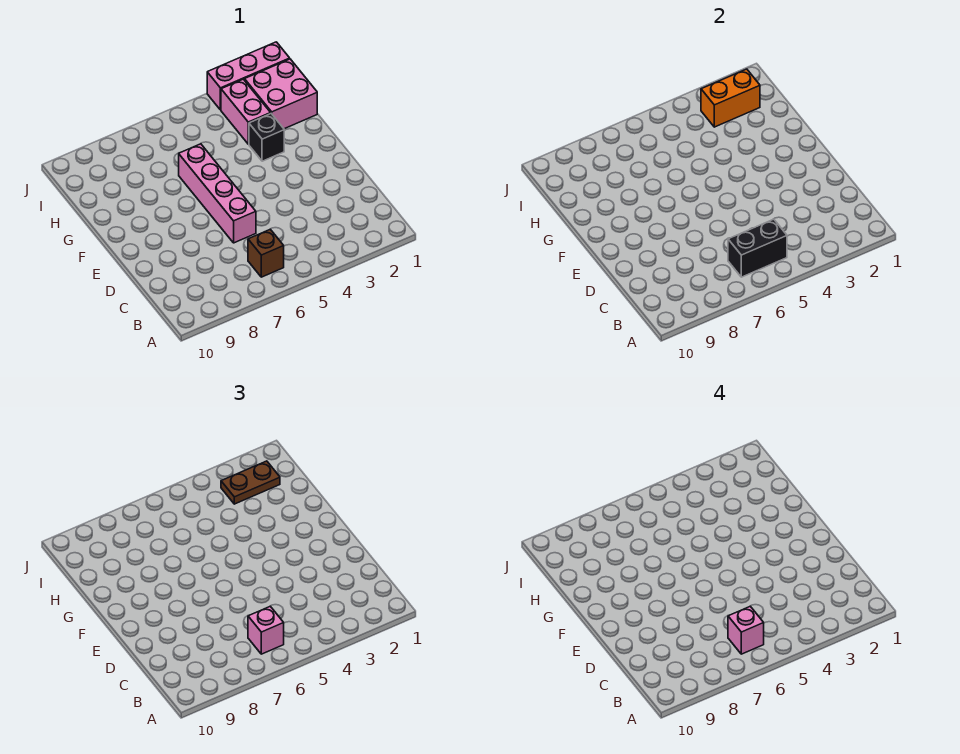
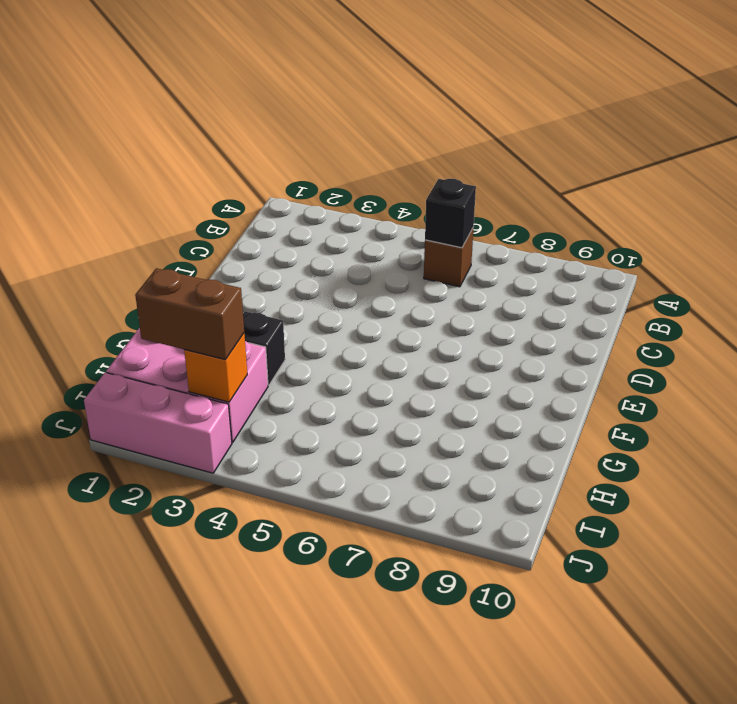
black 1x2 brick [728,219,787,277] -> black 1x1 brick [425,179,476,248]
pink 1x1 brick [248,606,284,654] -> none
pink 1x1 brick [728,606,764,654] -> none
pink 1x4 brick [179,144,256,243] -> none
orange 1x2 brick [701,69,760,127] -> orange 1x1 brick [184,333,247,402]
brown 1x2 plate [221,461,280,504] -> brown 1x2 brick [135,268,244,360]

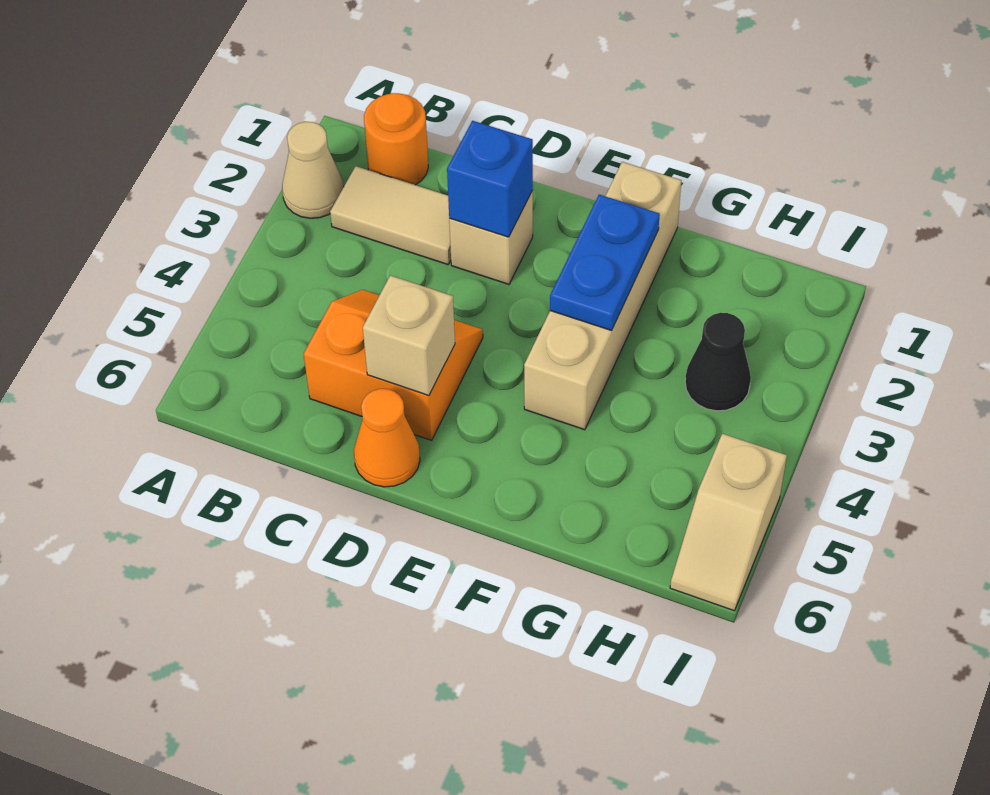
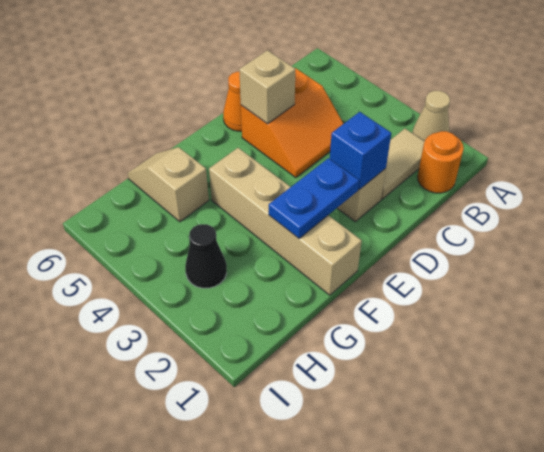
blue 1x2 plate [550,195,660,331] -> blue 1x2 plate turned to [269,158,359,238]
tan 1x2 slope [670,434,787,611] -> tan 1x2 slope moved to [127,147,209,222]

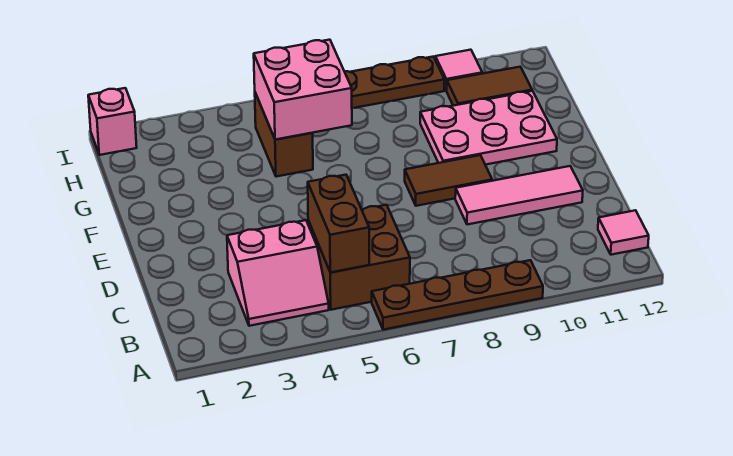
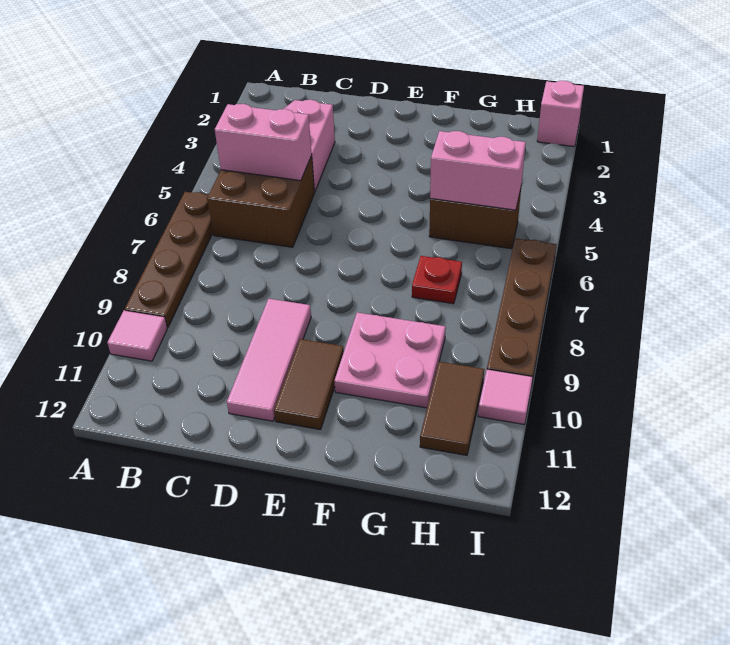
brown 1x2 brick [308,175,369,273] -> pink 1x2 brick [215,104,312,181]
pink 1x1 tile [598,210,649,255] -> pink 1x1 tile moved to [107,310,167,361]
brown 1x2 tile [405,155,492,206] -> brown 1x2 tile moved to [274,339,344,430]
pink 2x3 plate [420,91,557,165] -> pink 2x2 plate [334,312,446,408]
pink 2x2 brick [254,40,352,140] -> pink 1x2 brick [430,131,526,210]
none -> red 1x1 plate [412,256,462,304]

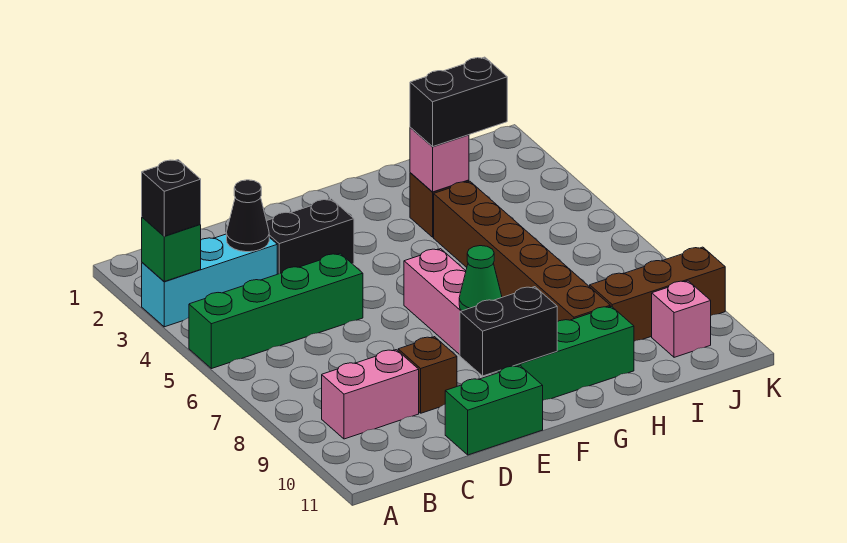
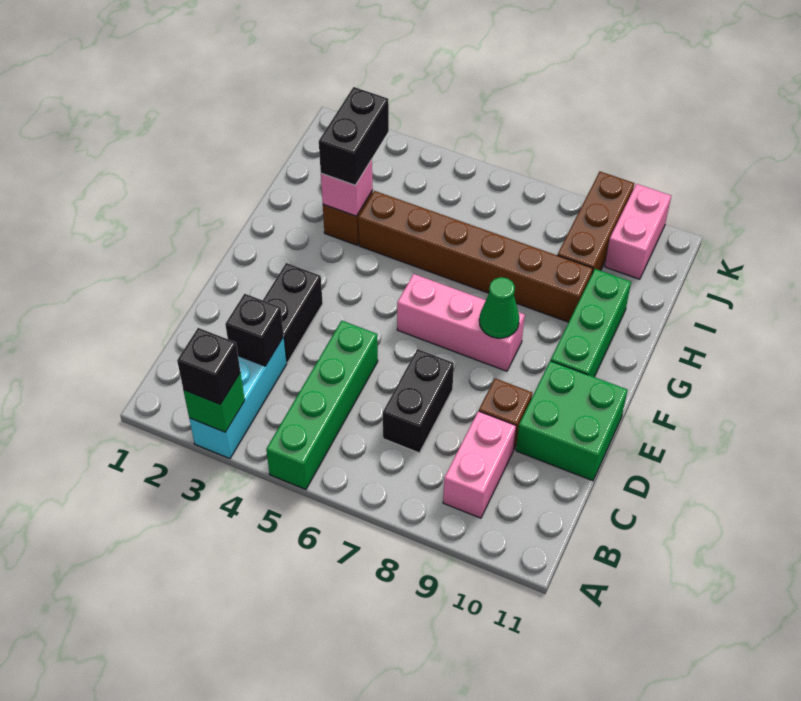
black 1x1 cone [227,180,269,252] -> black 1x1 brick [225,294,284,366]
green 1x2 brick [445,366,543,455] -> green 2x2 brick [516,361,628,481]
black 1x2 brick [460,287,557,376] -> black 1x2 brick moved to [383,349,454,453]
pink 1x1 brick [652,281,711,357] -> pink 1x2 brick [605,184,671,279]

....

Work item » In how many lines of the records does the word "black" appear? Answer with the number only.

Answer » 3